Under this line are the records; repeat exactly the lines starting at the one containing "Revised Mix: [447,271,710,426]" and ending at the one containing "account66: [158,221,181,240] ->", omitting pictures.

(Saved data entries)
= Beginning of Section =

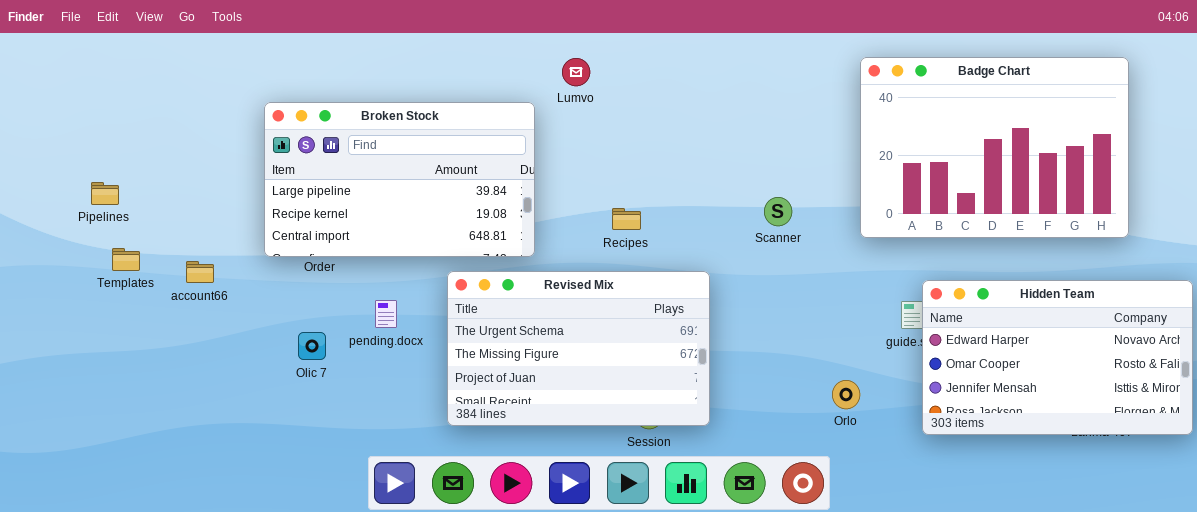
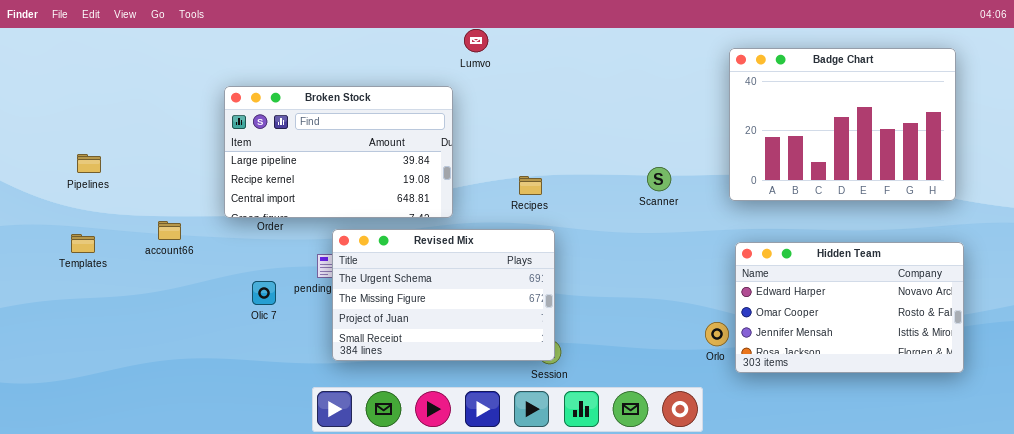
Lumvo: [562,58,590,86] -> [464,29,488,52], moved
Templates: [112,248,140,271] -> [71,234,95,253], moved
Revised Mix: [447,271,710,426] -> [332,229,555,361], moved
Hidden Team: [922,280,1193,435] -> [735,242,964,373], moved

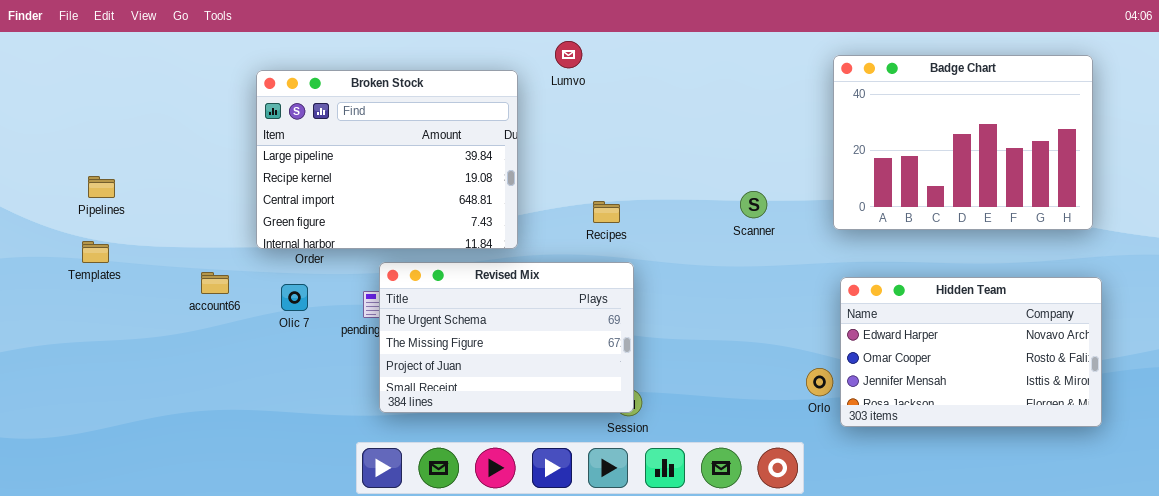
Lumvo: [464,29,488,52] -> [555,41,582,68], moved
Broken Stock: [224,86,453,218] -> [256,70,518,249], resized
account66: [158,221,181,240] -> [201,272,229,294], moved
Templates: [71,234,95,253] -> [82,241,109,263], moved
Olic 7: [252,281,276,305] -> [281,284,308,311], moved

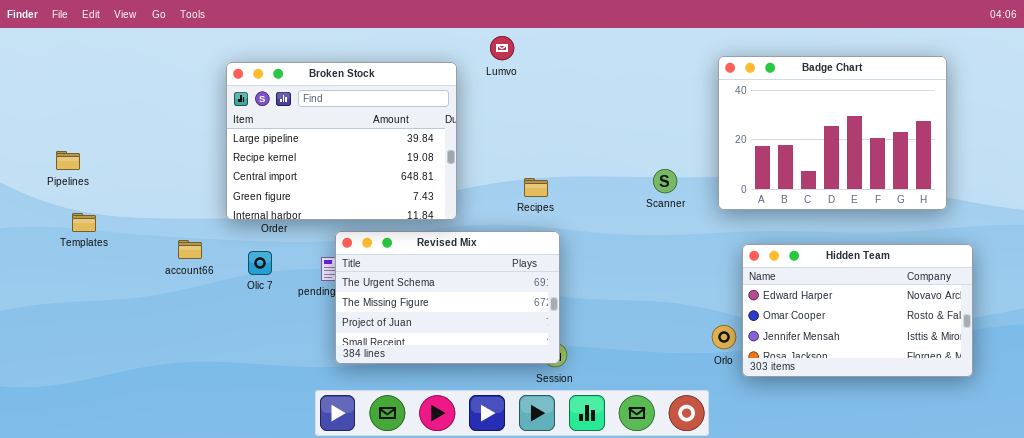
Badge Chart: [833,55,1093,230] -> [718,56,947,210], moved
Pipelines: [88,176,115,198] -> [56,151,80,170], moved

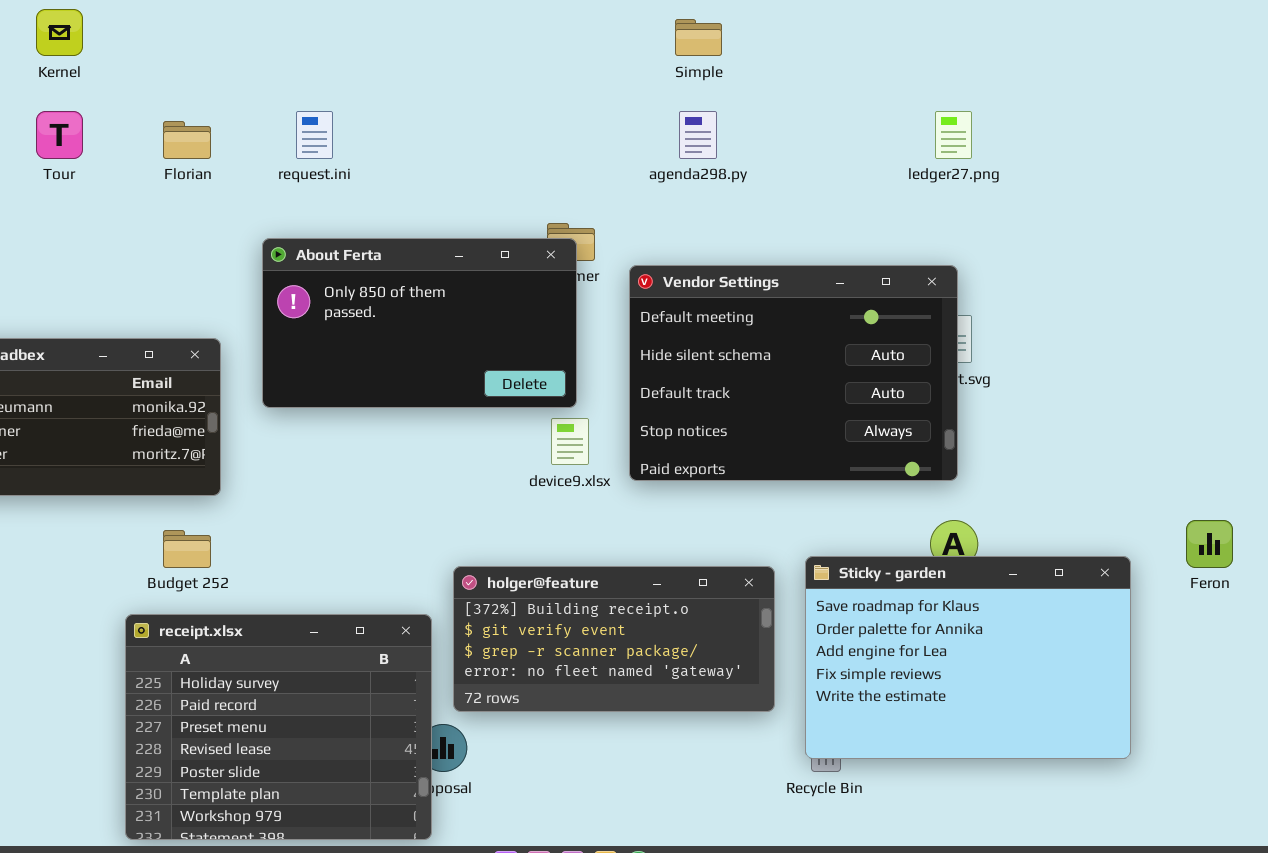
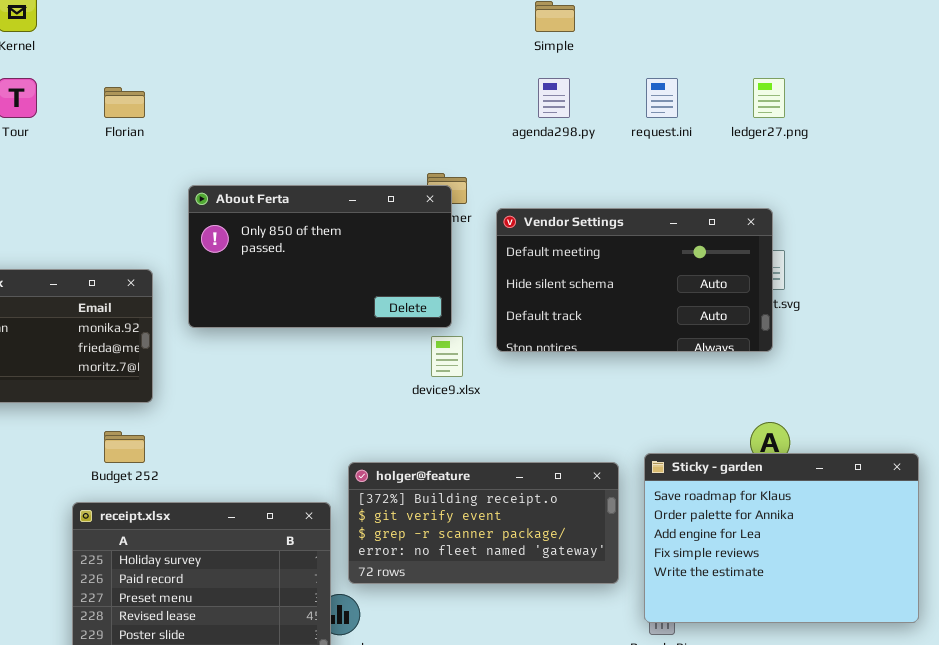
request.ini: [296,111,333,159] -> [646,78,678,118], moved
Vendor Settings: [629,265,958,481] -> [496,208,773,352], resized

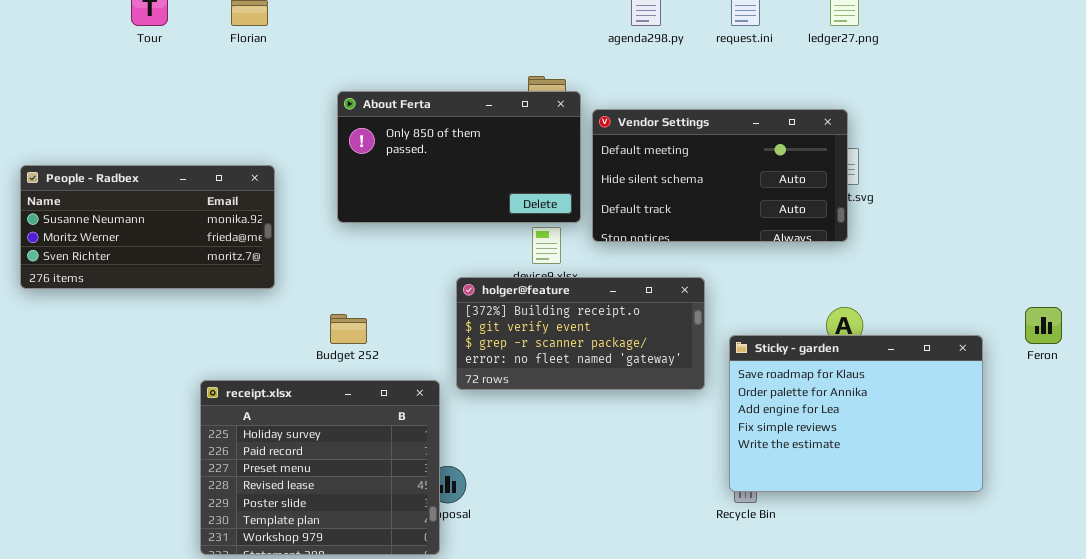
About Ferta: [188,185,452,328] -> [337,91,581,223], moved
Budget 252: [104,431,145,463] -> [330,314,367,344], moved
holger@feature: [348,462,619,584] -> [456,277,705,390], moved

= End of Section =

TASK ANSWER:
Revised Mix: [447,271,710,426] -> [332,229,555,361], moved
Hidden Team: [922,280,1193,435] -> [735,242,964,373], moved

Lumvo: [464,29,488,52] -> [555,41,582,68], moved
Broken Stock: [224,86,453,218] -> [256,70,518,249], resized
account66: [158,221,181,240] -> [201,272,229,294], moved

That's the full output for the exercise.